## REQUIRED WORK
Apart from the pictures, every entry must be retyped exactly.

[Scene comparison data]

──────

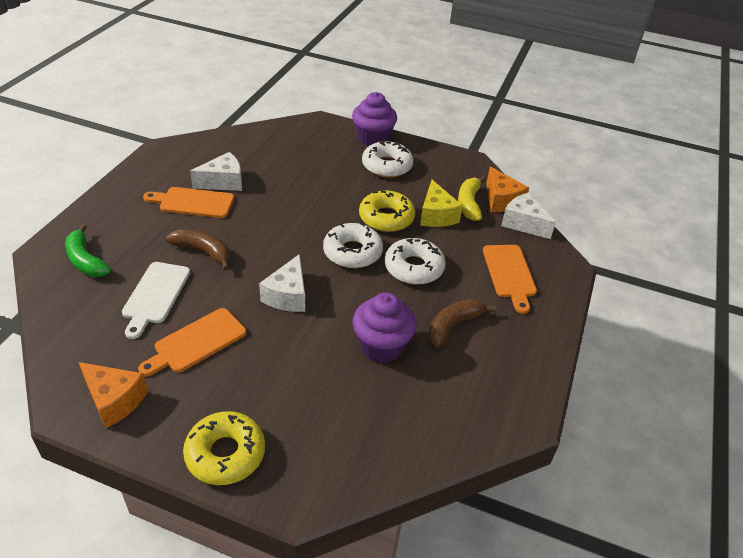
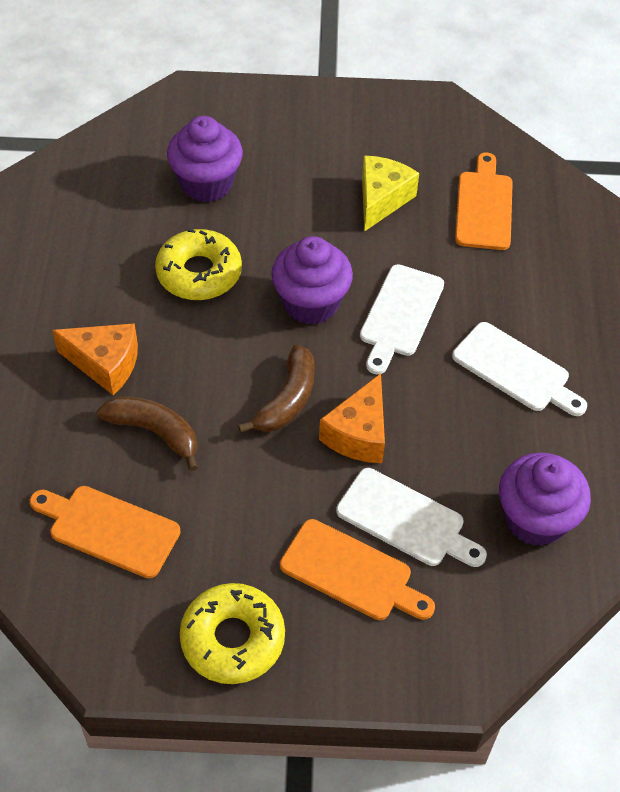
green banana: 1 -> 0
purple cupcake: 2 -> 3
white cheese: 3 -> 0
white cutting board: 1 -> 3
white donut: 3 -> 0
yellow banana: 1 -> 0

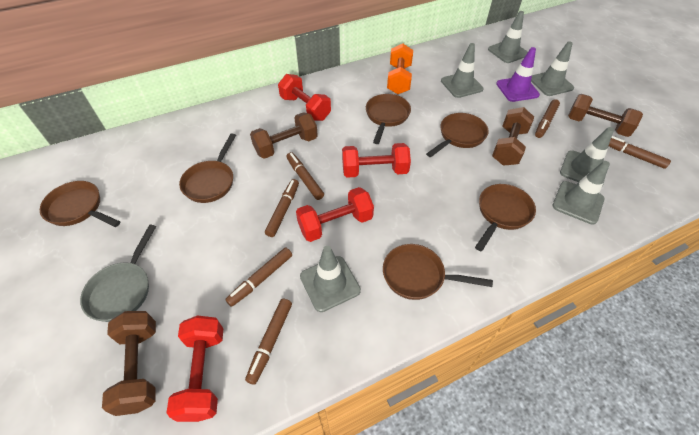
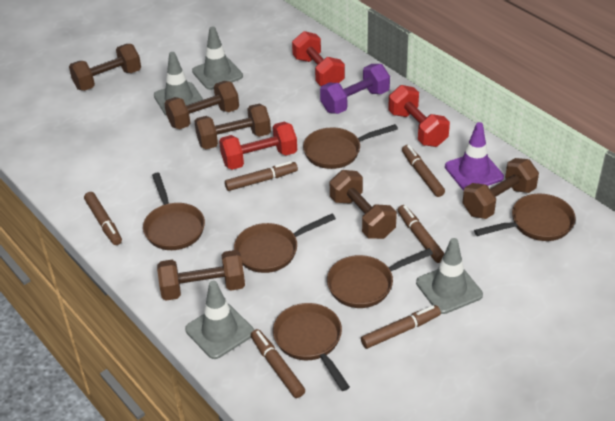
brown dumbbell: 4 -> 6
grey pan: 1 -> 0
grey traffic cone: 6 -> 4
orange dumbbell: 1 -> 0
purple dumbbell: 0 -> 1
red dumbbell: 4 -> 3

──────

## RESULT
green banana: 1 -> 0
purple cupcake: 2 -> 3
white cheese: 3 -> 0
white cutting board: 1 -> 3
white donut: 3 -> 0
yellow banana: 1 -> 0

brown dumbbell: 4 -> 6
grey pan: 1 -> 0
grey traffic cone: 6 -> 4
orange dumbbell: 1 -> 0
purple dumbbell: 0 -> 1
red dumbbell: 4 -> 3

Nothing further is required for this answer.